> _EXERCISE AIM_: Write out everything from the line containing "Question: Which object" through the end of the material with "studio couch" swapped for "sofa" and nothing else changed. Omit the pictures.

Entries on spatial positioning
══════════════════════════════

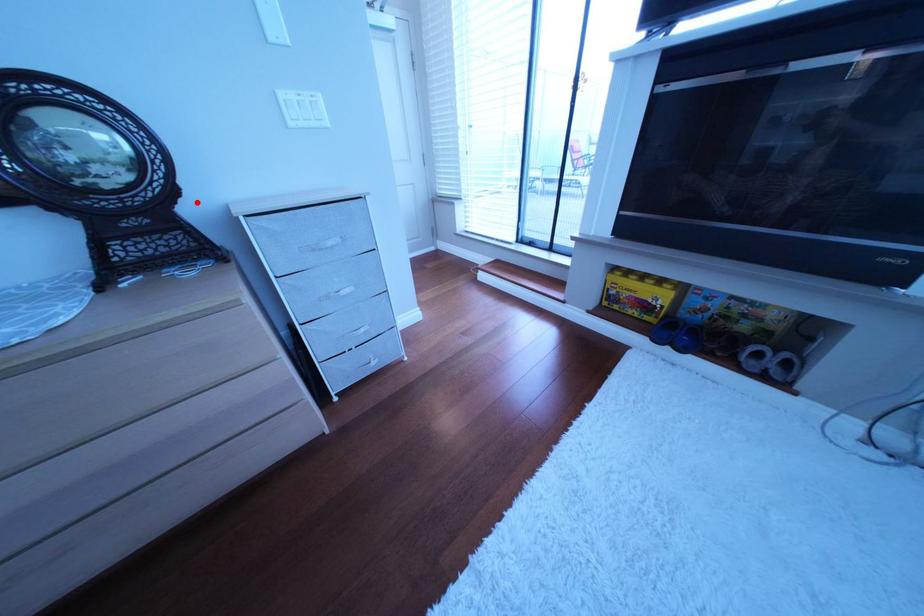
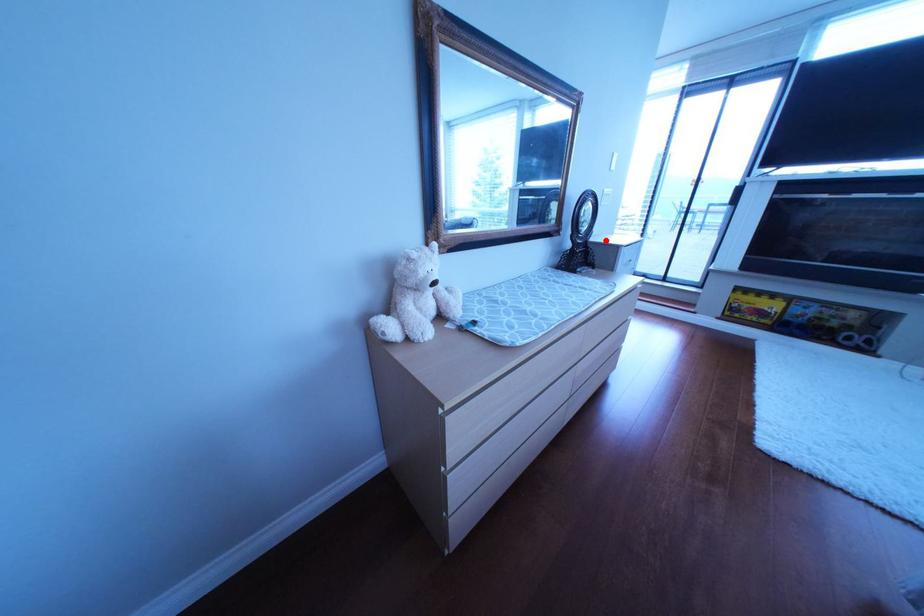
I am providing you with two images of the same scene from different viewpoints. A red point is marked on the first image and another point is marked on the second image. Do the highlighted points in image1 and image2 indicate the same real-world spot?

Yes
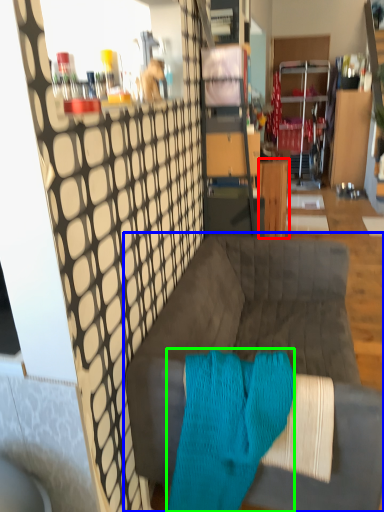
Question: Which object is the closest to the table (highlighted by a red box)? Choose among these: studio couch (highlighted by a blue box) or aqua (highlighted by a green box).

Choices:
 (A) studio couch
 (B) aqua

Answer: (A)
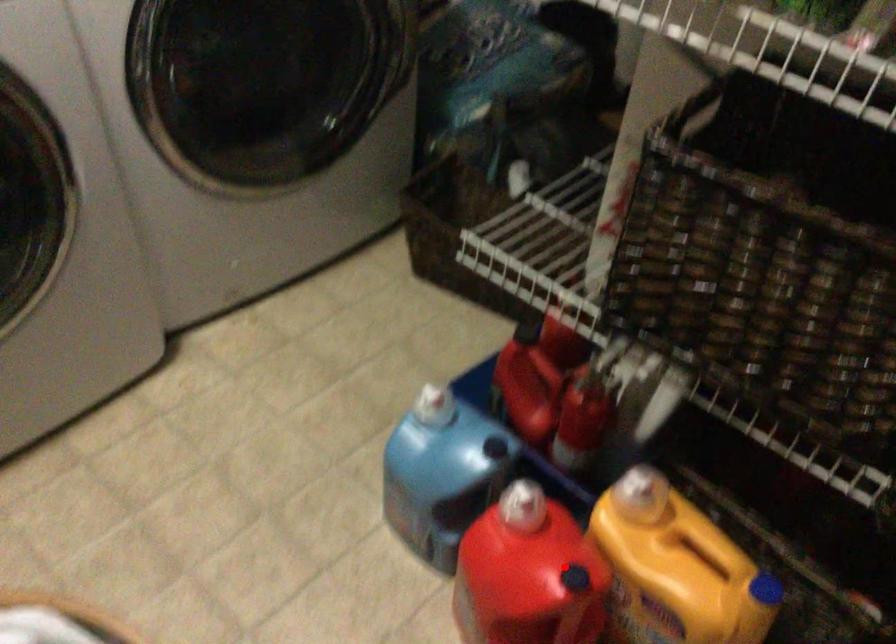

══════════════════════════════

> _THE ANSWER_:
Question: Which object is the closest to the table (highlighted by a red box)? Choose among these: sofa (highlighted by a blue box) or aqua (highlighted by a green box).

Choices:
 (A) sofa
 (B) aqua

Answer: (A)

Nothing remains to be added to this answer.